Beginning with the line where "blue pan [386,203,496,348]" appears, repeat every remaining line of the entries exactly, the last line included.
-- GIVEN INFORMATION follows --
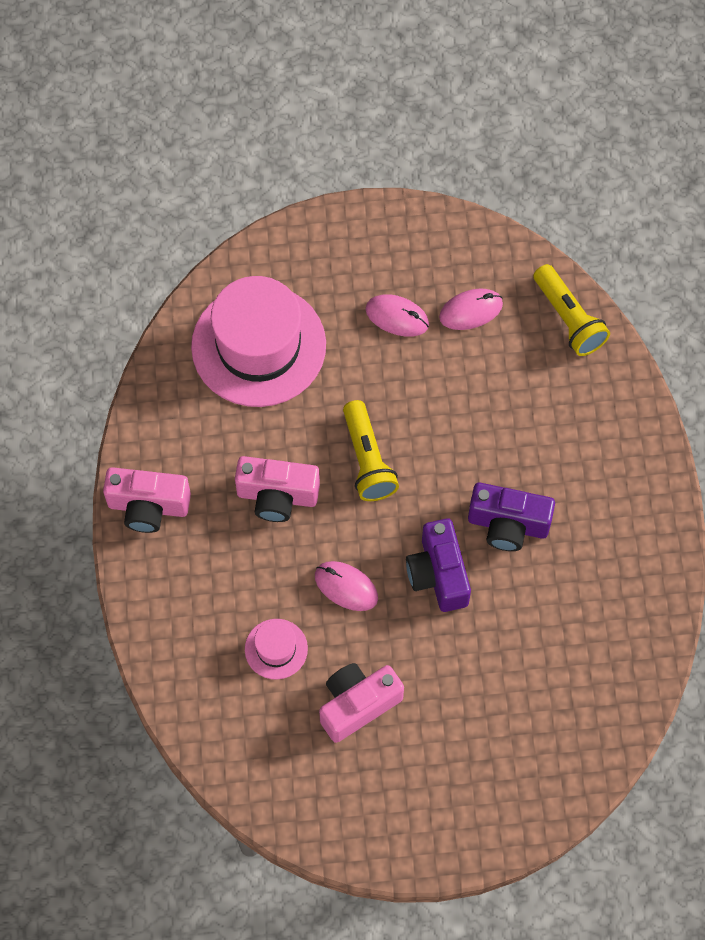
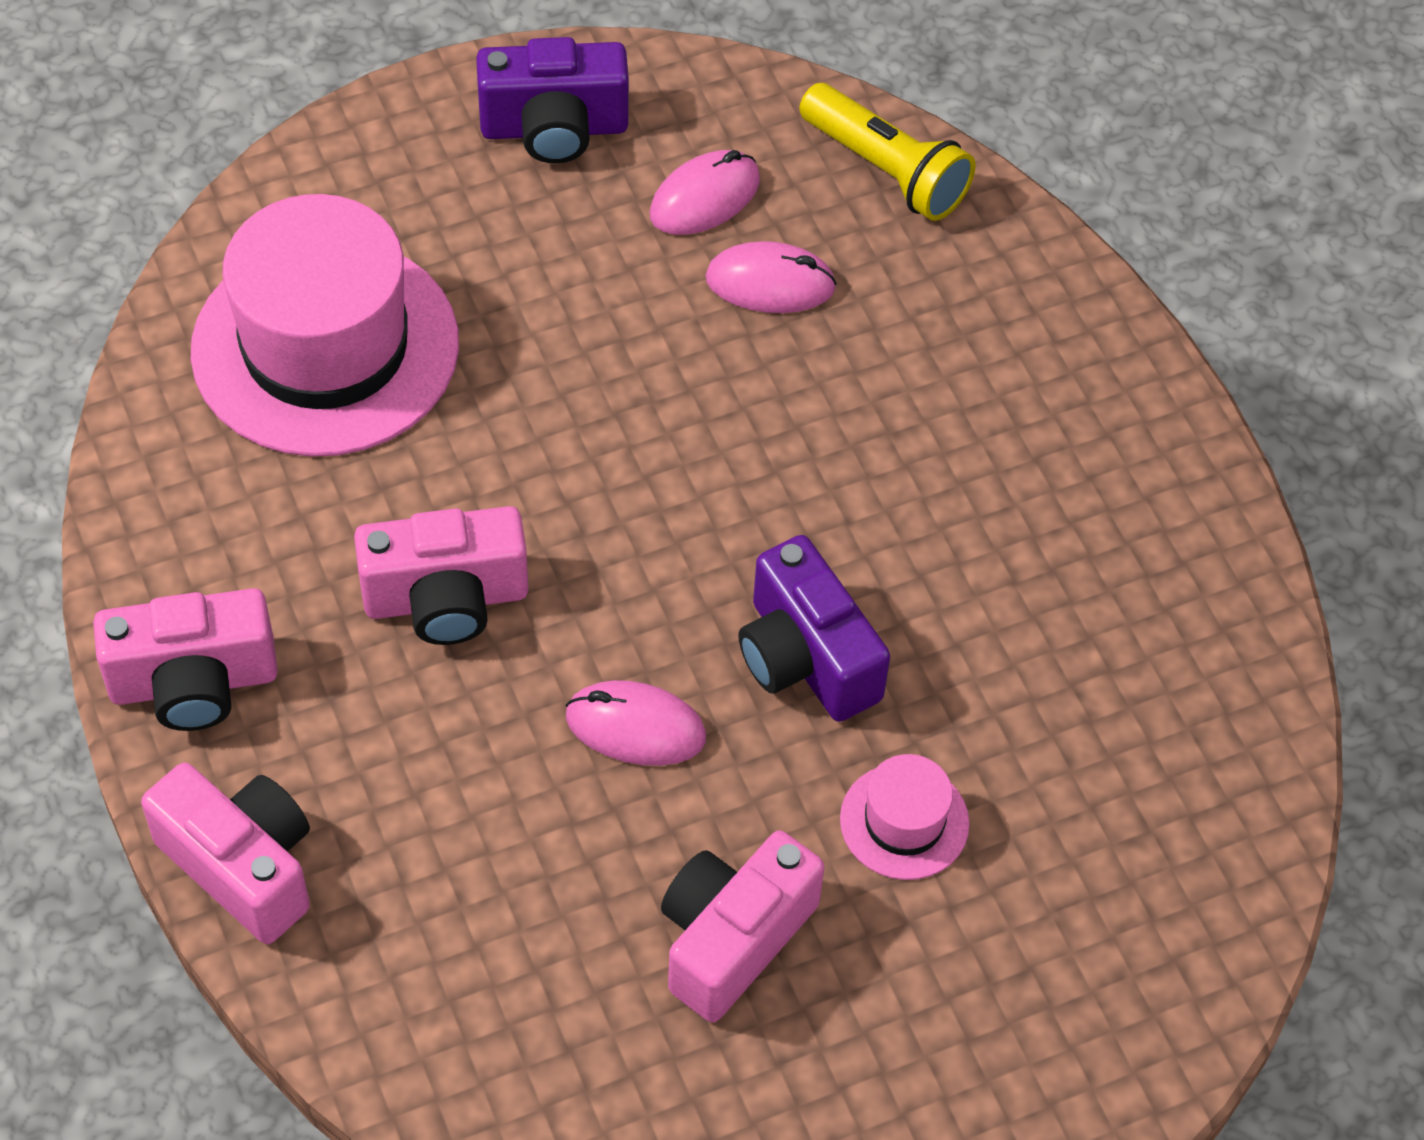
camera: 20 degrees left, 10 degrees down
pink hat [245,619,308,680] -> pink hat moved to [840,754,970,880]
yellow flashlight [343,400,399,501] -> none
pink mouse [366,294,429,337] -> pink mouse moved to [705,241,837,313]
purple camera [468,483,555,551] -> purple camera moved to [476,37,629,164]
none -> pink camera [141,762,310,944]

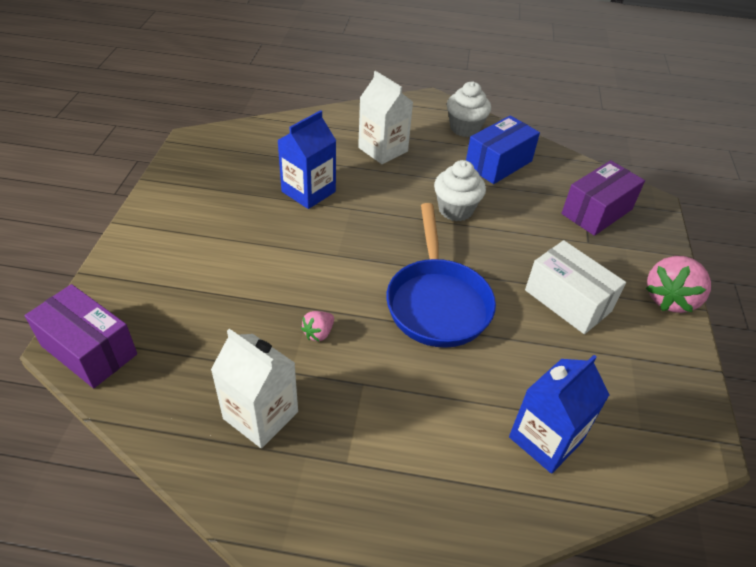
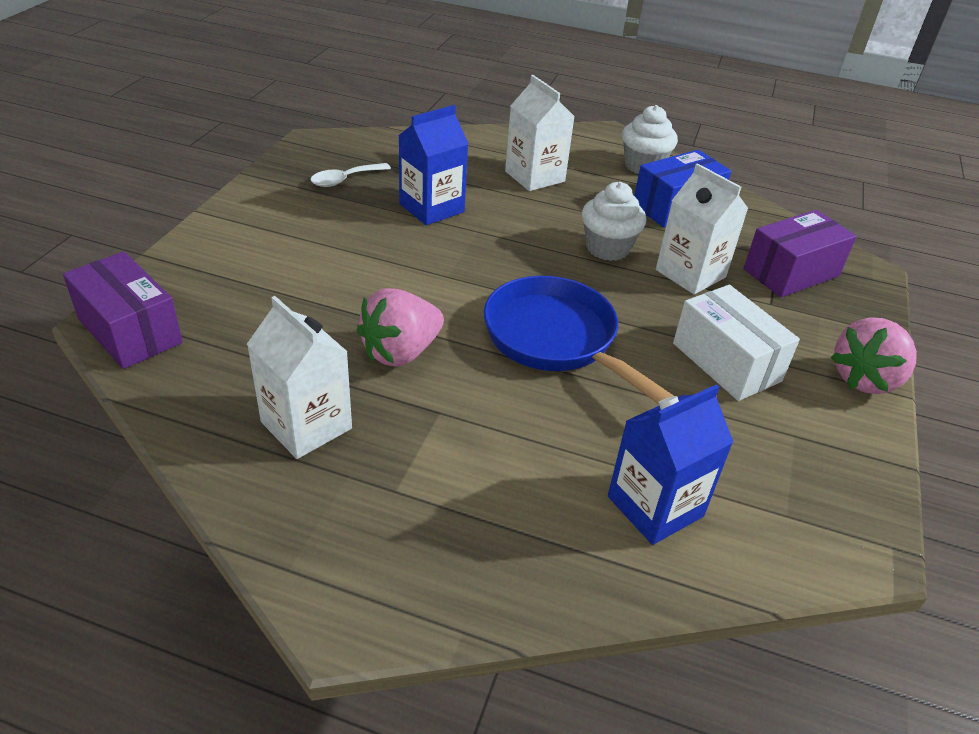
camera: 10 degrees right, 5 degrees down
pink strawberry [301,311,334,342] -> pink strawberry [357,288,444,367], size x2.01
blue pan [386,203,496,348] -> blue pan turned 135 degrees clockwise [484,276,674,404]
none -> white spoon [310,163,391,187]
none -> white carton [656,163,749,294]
-- GIVEN INFORMATION concluded --
→ **RESULT FOR THIS TASK**:
blue pan [386,203,496,348] -> blue pan turned 135 degrees clockwise [484,276,674,404]
none -> white spoon [310,163,391,187]
none -> white carton [656,163,749,294]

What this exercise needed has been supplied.